**Data to use**
▼
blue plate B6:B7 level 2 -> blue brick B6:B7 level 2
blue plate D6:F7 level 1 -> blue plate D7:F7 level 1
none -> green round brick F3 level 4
▲
▼
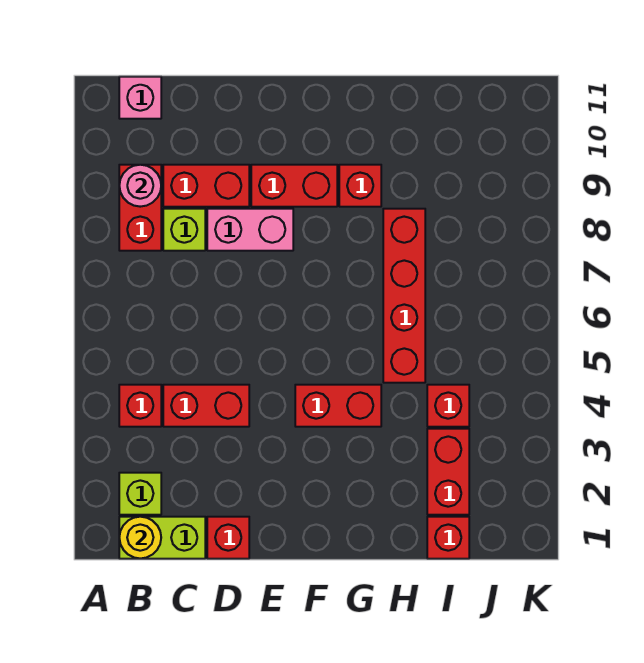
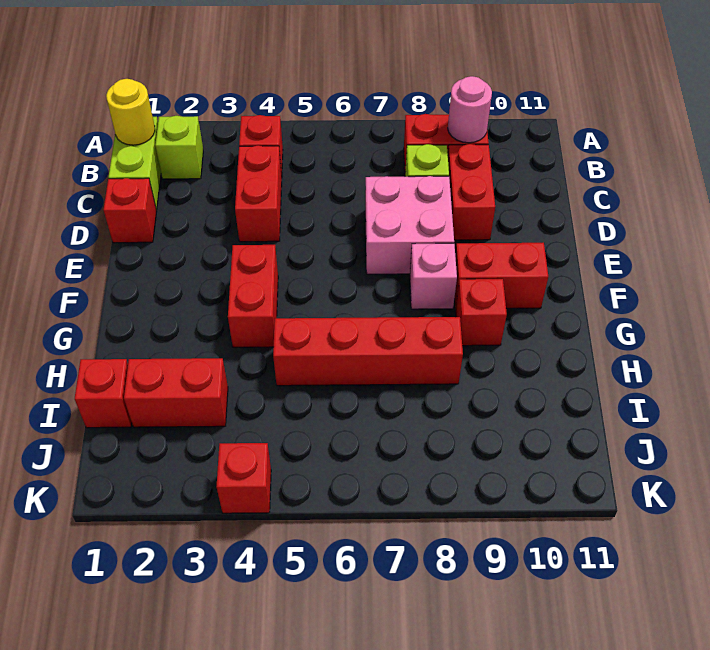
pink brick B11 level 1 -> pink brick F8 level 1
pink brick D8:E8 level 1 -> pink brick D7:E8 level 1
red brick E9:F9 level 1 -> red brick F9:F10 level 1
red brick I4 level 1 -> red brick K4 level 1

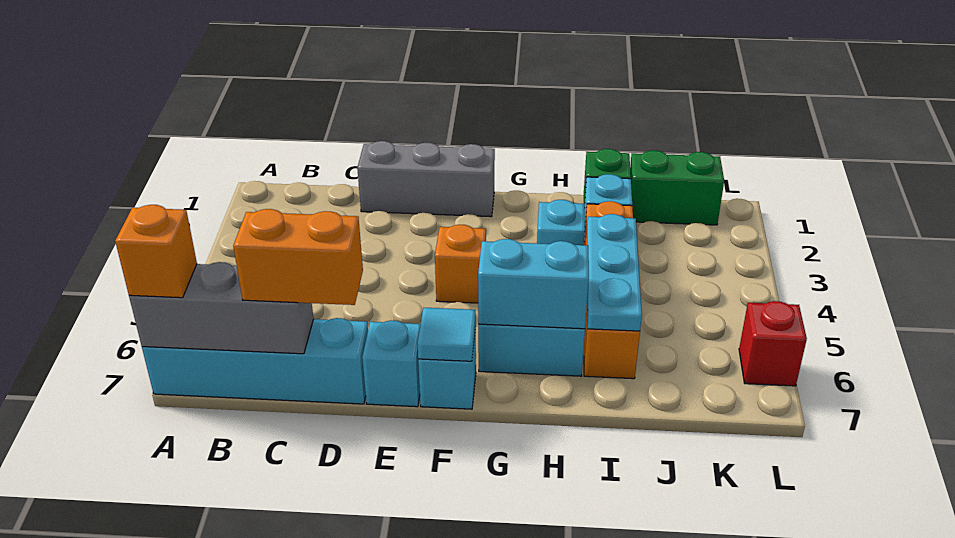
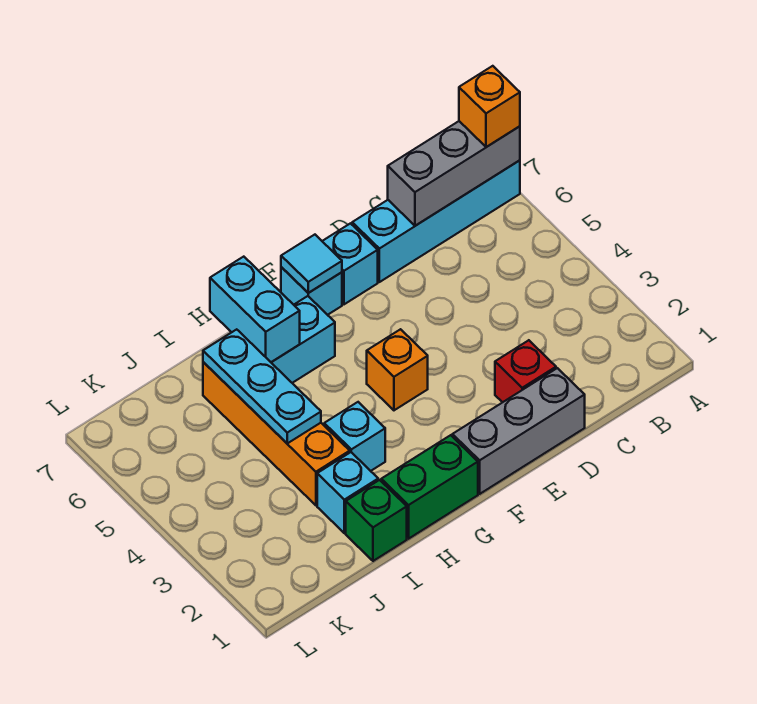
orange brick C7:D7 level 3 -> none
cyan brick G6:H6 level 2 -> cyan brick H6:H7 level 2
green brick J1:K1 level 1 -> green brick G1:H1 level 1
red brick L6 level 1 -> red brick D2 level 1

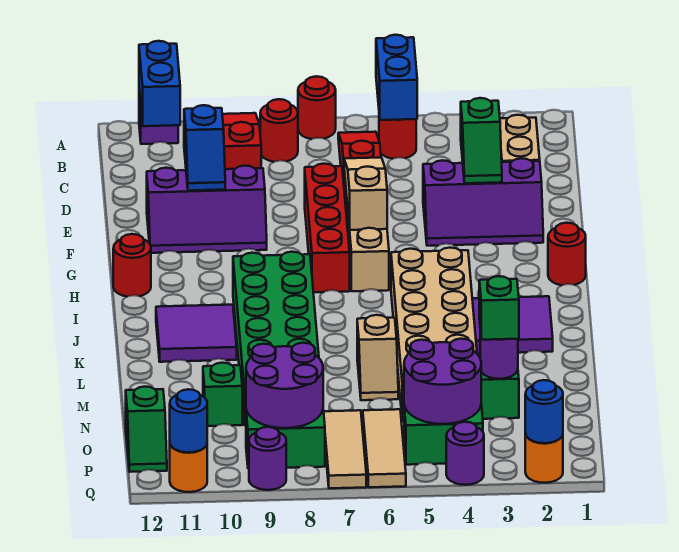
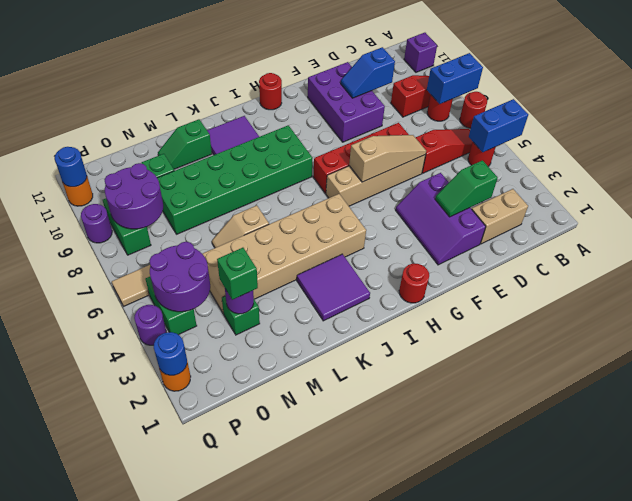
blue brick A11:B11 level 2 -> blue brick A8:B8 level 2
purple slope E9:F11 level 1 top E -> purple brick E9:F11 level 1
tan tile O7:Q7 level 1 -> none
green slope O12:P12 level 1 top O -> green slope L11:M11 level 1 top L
▲
▼
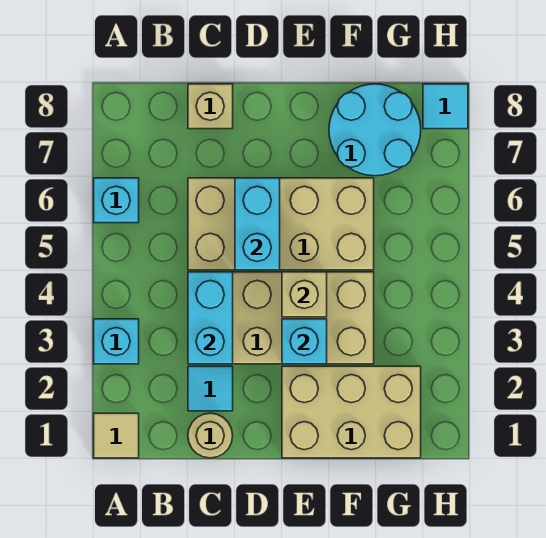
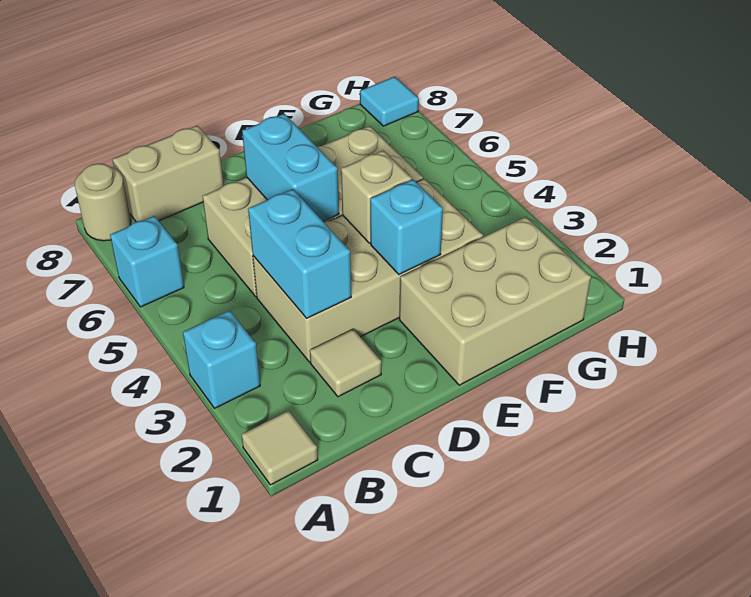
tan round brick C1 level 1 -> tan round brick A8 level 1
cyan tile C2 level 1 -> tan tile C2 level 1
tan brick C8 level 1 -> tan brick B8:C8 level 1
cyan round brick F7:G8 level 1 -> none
▲
**Task objective**
Please find all lines of the entries that hold the string "none" and copy them.

**Your solution**
none -> green round brick F3 level 4
orange brick C7:D7 level 3 -> none
tan tile O7:Q7 level 1 -> none
cyan round brick F7:G8 level 1 -> none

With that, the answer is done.